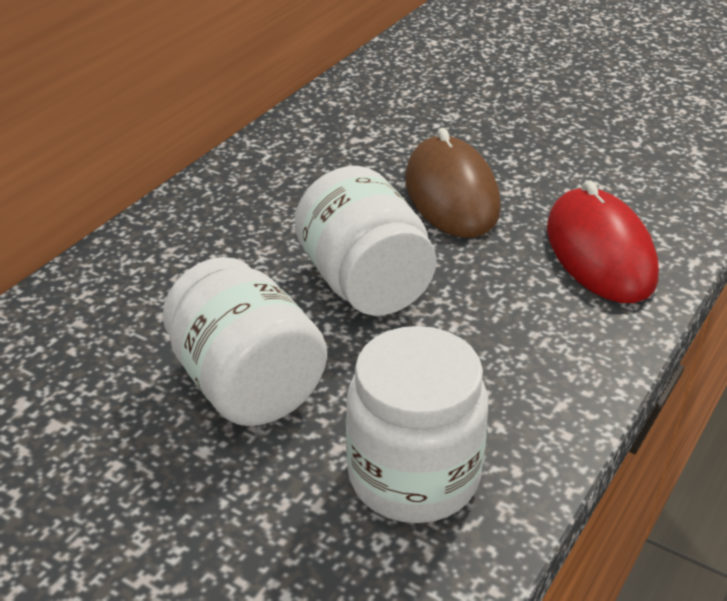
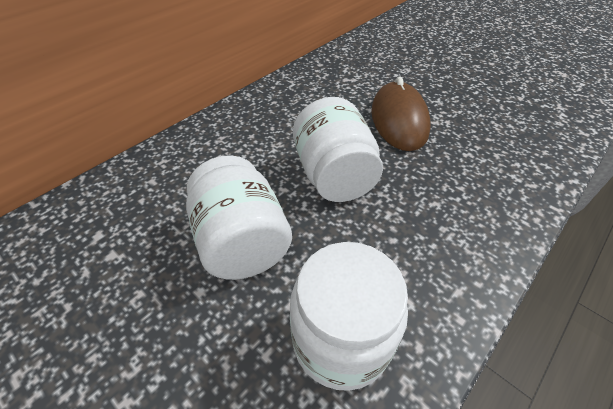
camera: 10 degrees right, 10 degrees up
(599, 252) = (493, 171): red mouse -> none

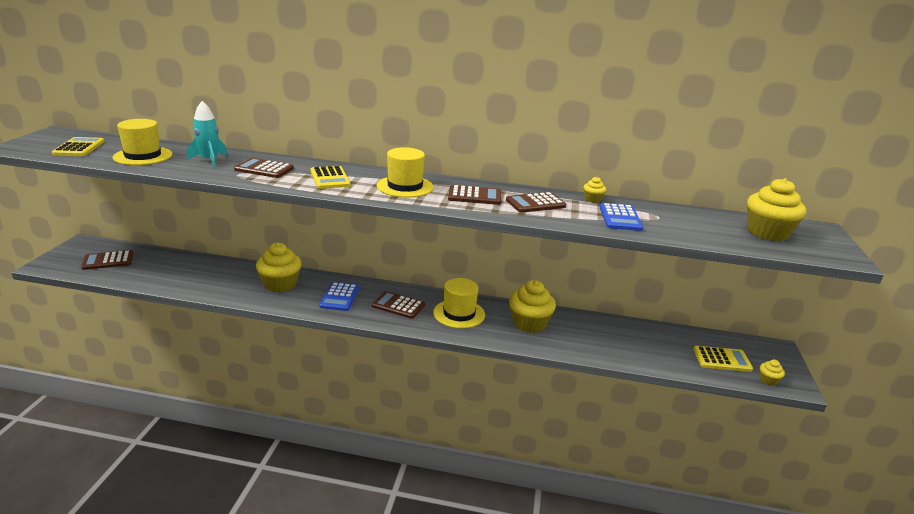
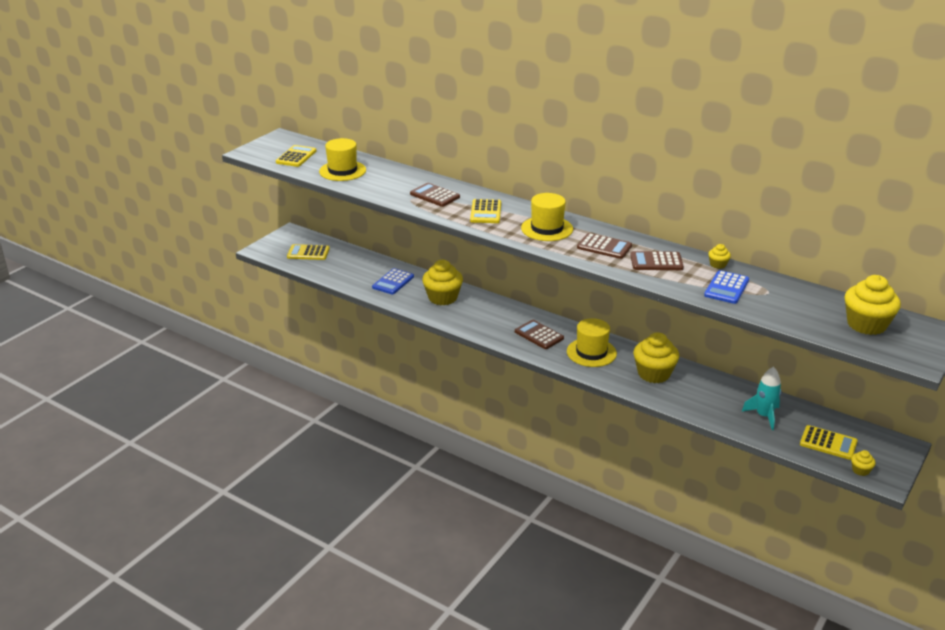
camera: 25 degrees right, 5 degrees up
(108, 261) = (308, 253): brown calculator -> yellow calculator
(209, 160) = (393, 181): turquoise rocket -> turquoise rocket (764, 416)
(339, 297) = (490, 318): blue calculator -> blue calculator (393, 282)

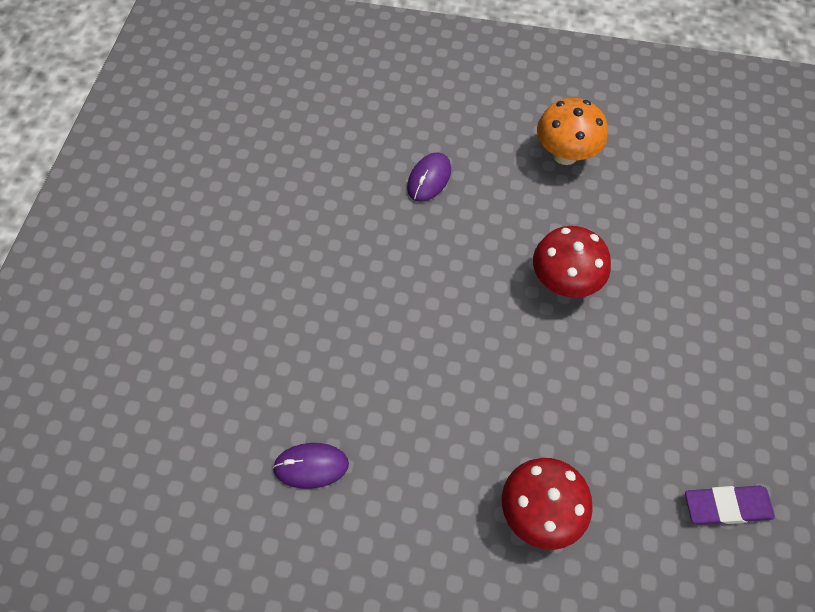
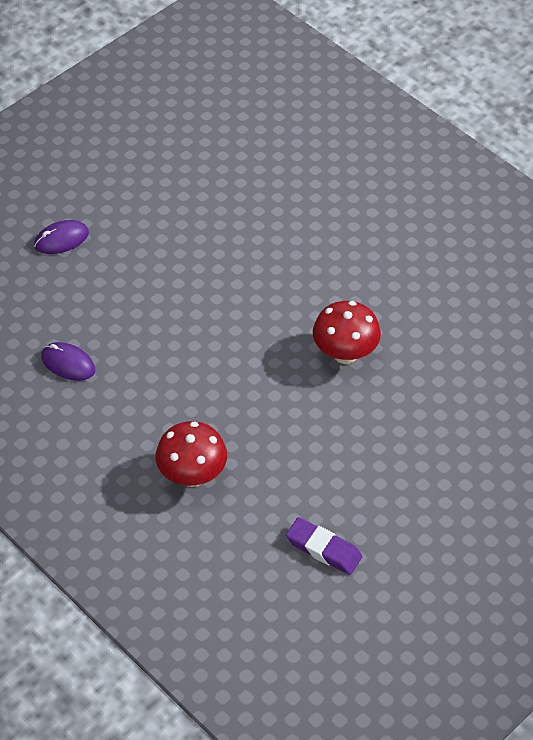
camera: 35 degrees right, 10 degrees down
(429, 179) = (309, 231): purple mouse -> purple mouse (61, 239)
(565, 154) = (433, 270): orange mushroom -> none

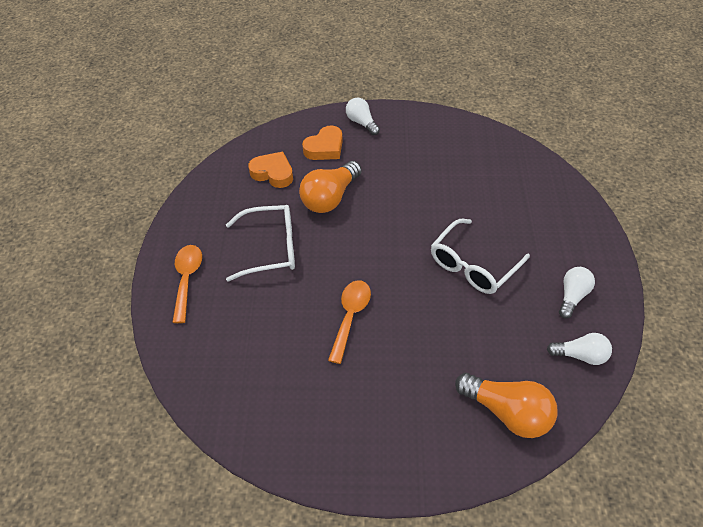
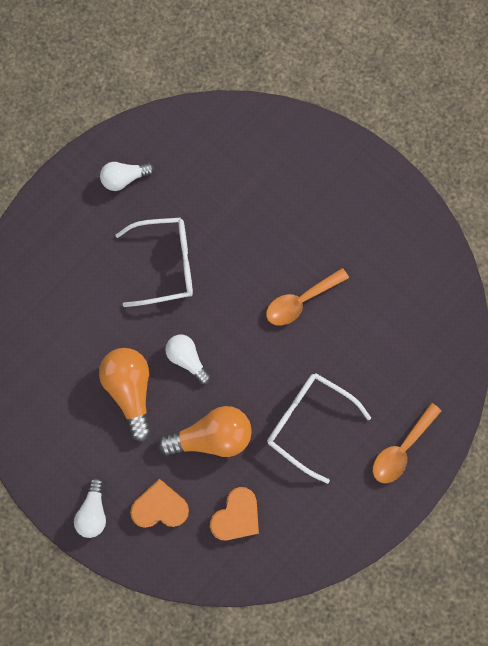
camera: 140 degrees left, 25 degrees up
(273, 173) = (236, 515): orange heart -> orange heart turned 120 degrees counterclockwise
(507, 412) = (263, 145): orange light bulb -> orange light bulb (131, 390)
(580, 355) = (172, 137): white light bulb -> white light bulb (187, 359)

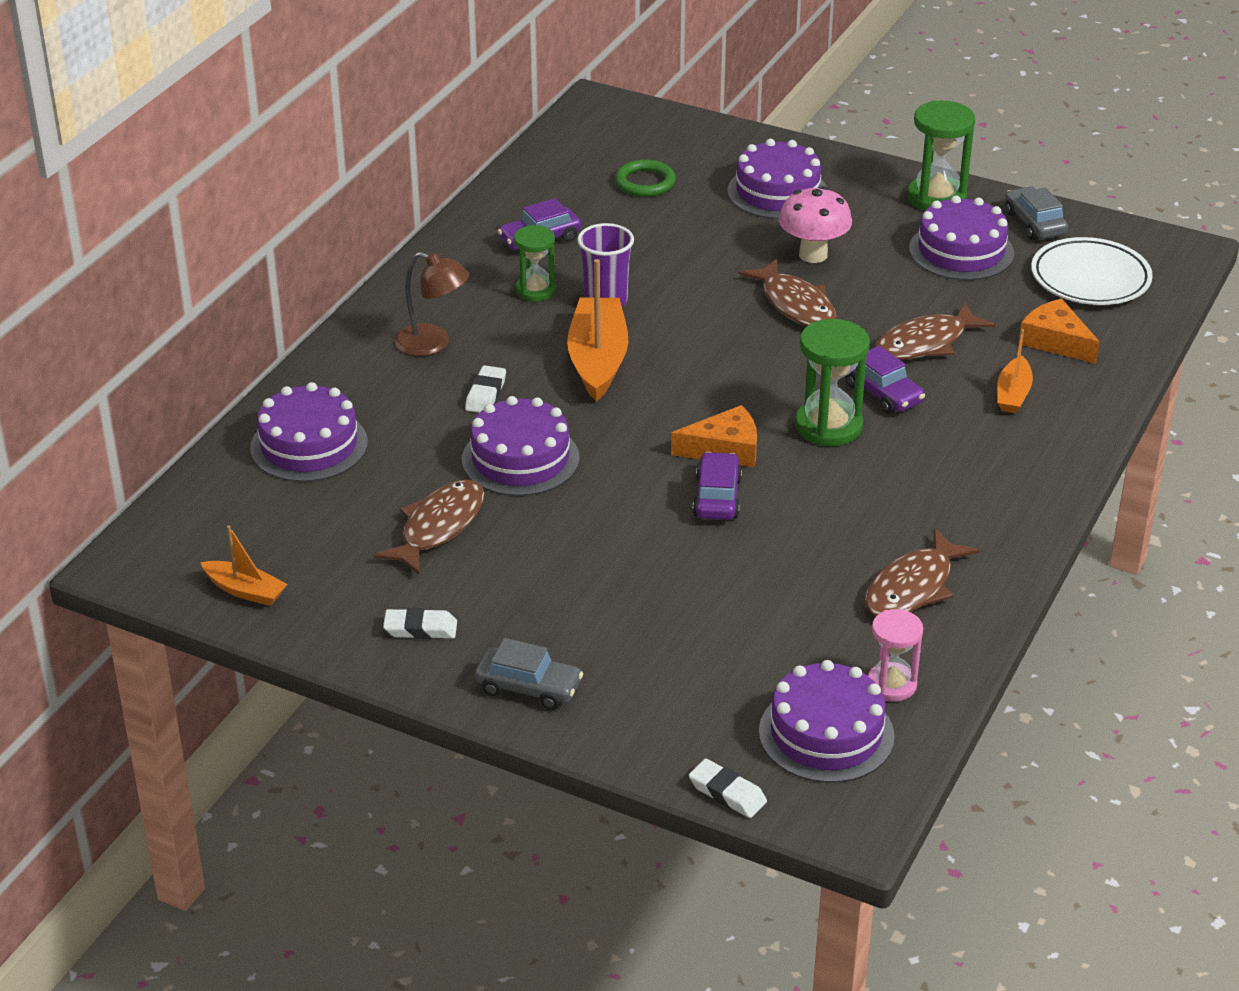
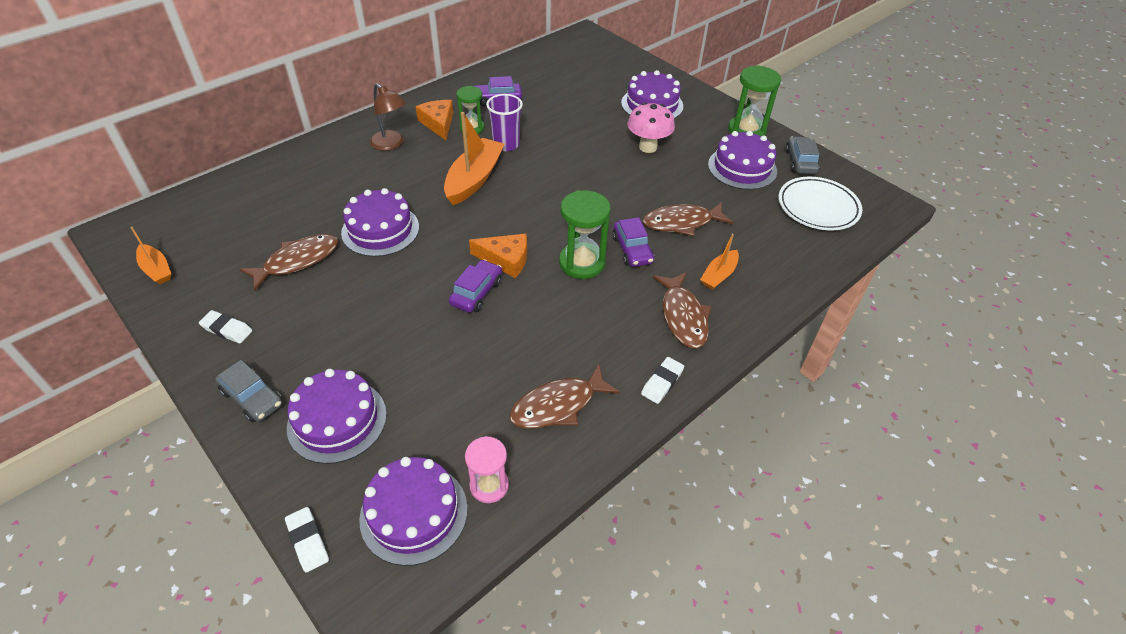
camera: 20 degrees right, 10 degrees up
(309, 445) = (273, 187): purple cake -> purple cake (337, 420)
(485, 394) = (394, 183): white eraser -> white eraser (662, 382)
(645, 182) = (580, 81): green ring -> none
(795, 305) = (616, 176): brown fish -> brown fish (683, 316)
(1055, 341) = (769, 245): orange cheese -> orange cheese (438, 123)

#####

Scan the records above for the word "calculator". Copy each line that has it.

Answer section:
(108, 261) = (308, 253): brown calculator -> yellow calculator
(339, 297) = (490, 318): blue calculator -> blue calculator (393, 282)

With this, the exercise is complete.